◆ Your instructions
Find the line holding "green hat: none" in the entries below. Give it again exactly, along with every line after it up to and including the line holding "white watering can: [332,180,363,244]".

◆ Supplied records

BEGIN

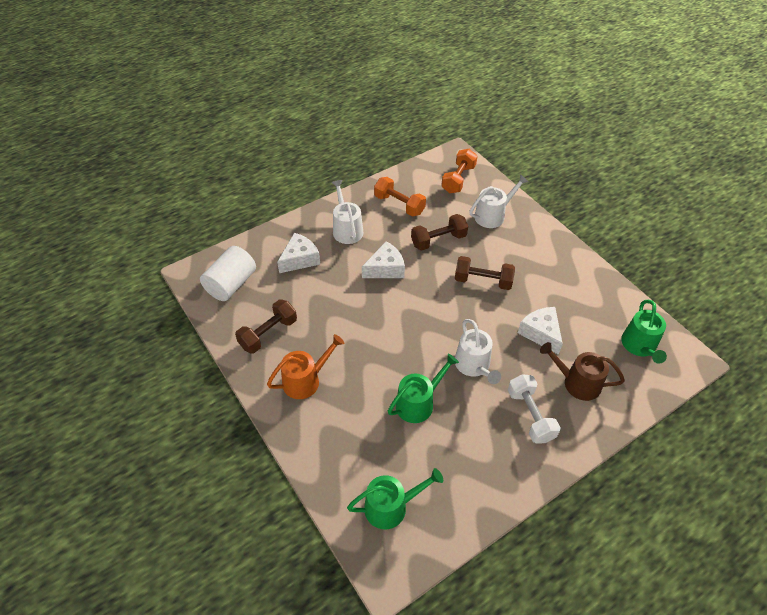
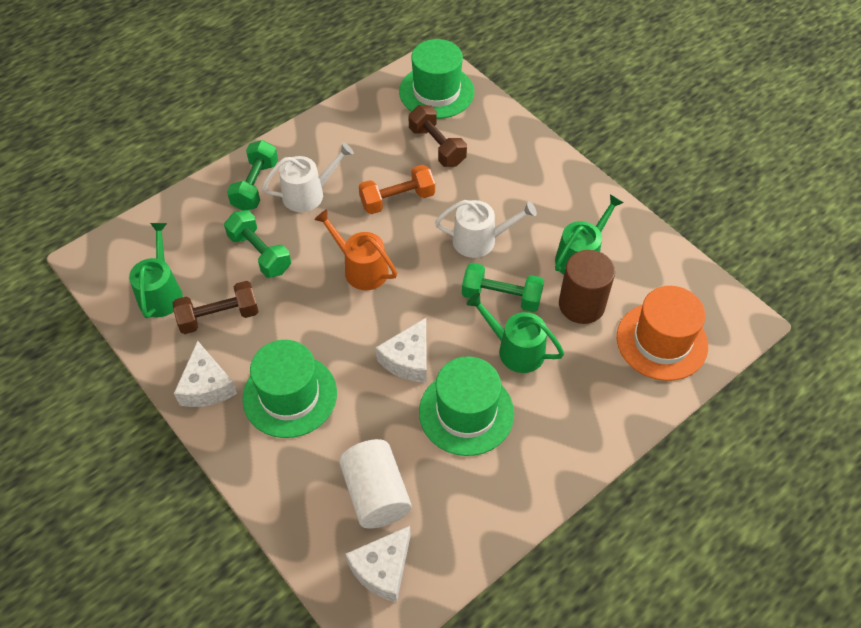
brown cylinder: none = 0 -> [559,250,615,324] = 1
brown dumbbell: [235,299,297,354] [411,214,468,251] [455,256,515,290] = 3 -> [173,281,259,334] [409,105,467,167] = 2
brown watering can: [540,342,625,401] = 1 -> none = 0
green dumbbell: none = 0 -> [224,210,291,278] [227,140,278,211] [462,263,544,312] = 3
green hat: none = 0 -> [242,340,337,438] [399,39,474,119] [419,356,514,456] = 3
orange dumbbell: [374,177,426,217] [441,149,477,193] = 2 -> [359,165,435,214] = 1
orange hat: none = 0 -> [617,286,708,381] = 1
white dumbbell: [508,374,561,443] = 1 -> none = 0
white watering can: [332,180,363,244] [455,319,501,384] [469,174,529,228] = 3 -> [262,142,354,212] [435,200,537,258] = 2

END
BEGIN

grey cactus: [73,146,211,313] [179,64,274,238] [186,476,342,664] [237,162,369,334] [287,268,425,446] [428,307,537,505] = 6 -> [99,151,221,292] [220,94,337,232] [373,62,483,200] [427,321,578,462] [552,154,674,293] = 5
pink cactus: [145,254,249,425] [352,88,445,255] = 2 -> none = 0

END
BEGIN

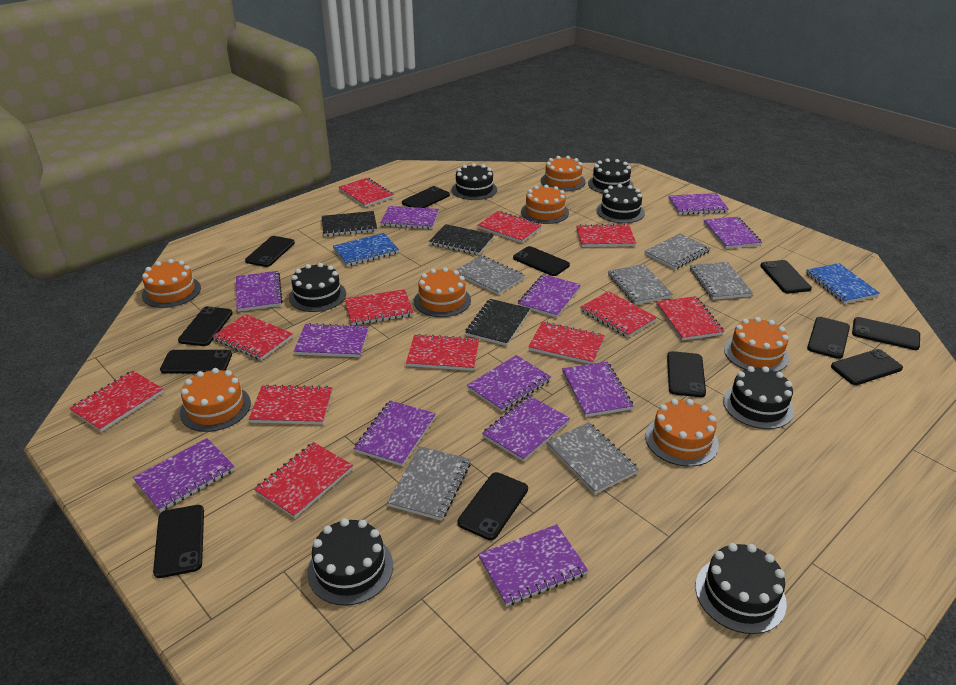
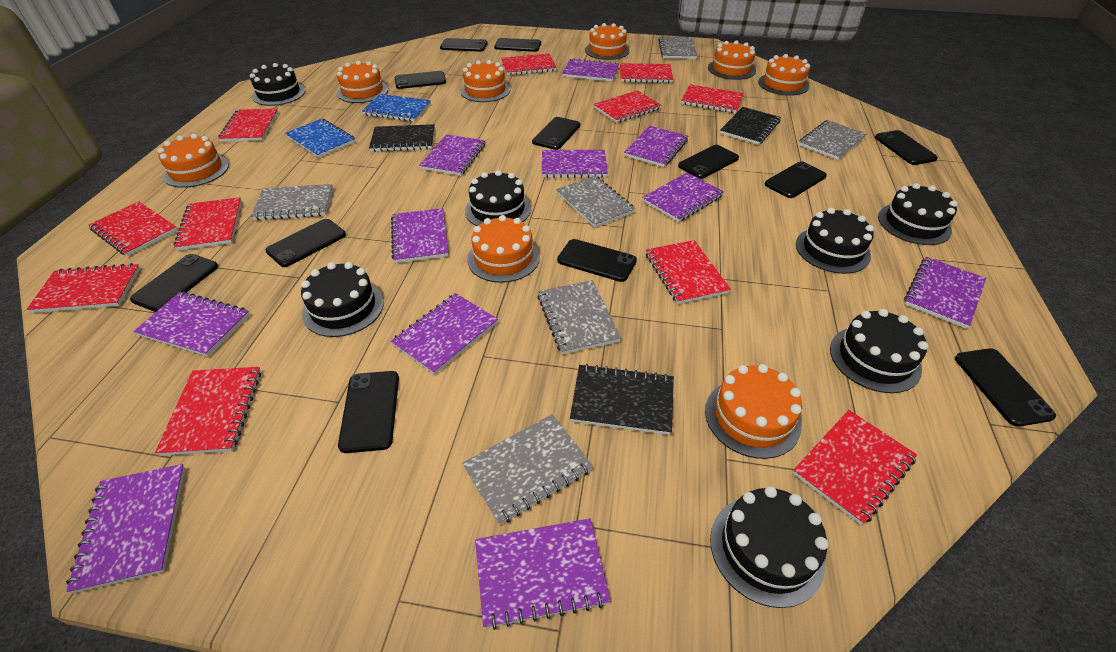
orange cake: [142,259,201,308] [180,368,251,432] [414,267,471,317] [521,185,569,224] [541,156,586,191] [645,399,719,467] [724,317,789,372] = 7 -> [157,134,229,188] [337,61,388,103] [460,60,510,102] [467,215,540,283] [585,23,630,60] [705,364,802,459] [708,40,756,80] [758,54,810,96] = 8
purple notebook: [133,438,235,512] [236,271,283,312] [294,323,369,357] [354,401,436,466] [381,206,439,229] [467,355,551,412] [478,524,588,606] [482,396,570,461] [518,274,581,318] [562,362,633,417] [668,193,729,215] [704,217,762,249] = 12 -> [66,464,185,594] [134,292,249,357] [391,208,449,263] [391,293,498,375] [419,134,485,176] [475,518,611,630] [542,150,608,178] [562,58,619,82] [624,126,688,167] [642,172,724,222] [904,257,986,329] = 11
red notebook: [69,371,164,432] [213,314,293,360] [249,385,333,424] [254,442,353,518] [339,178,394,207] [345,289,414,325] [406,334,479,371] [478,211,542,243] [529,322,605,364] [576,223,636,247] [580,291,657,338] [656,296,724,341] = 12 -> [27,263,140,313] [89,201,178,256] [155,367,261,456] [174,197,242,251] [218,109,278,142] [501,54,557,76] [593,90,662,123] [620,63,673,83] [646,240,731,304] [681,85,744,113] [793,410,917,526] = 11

END

◆ Answer box
green hat: none = 0 -> [242,340,337,438] [399,39,474,119] [419,356,514,456] = 3
orange dumbbell: [374,177,426,217] [441,149,477,193] = 2 -> [359,165,435,214] = 1
orange hat: none = 0 -> [617,286,708,381] = 1
white dumbbell: [508,374,561,443] = 1 -> none = 0
white watering can: [332,180,363,244] [455,319,501,384] [469,174,529,228] = 3 -> [262,142,354,212] [435,200,537,258] = 2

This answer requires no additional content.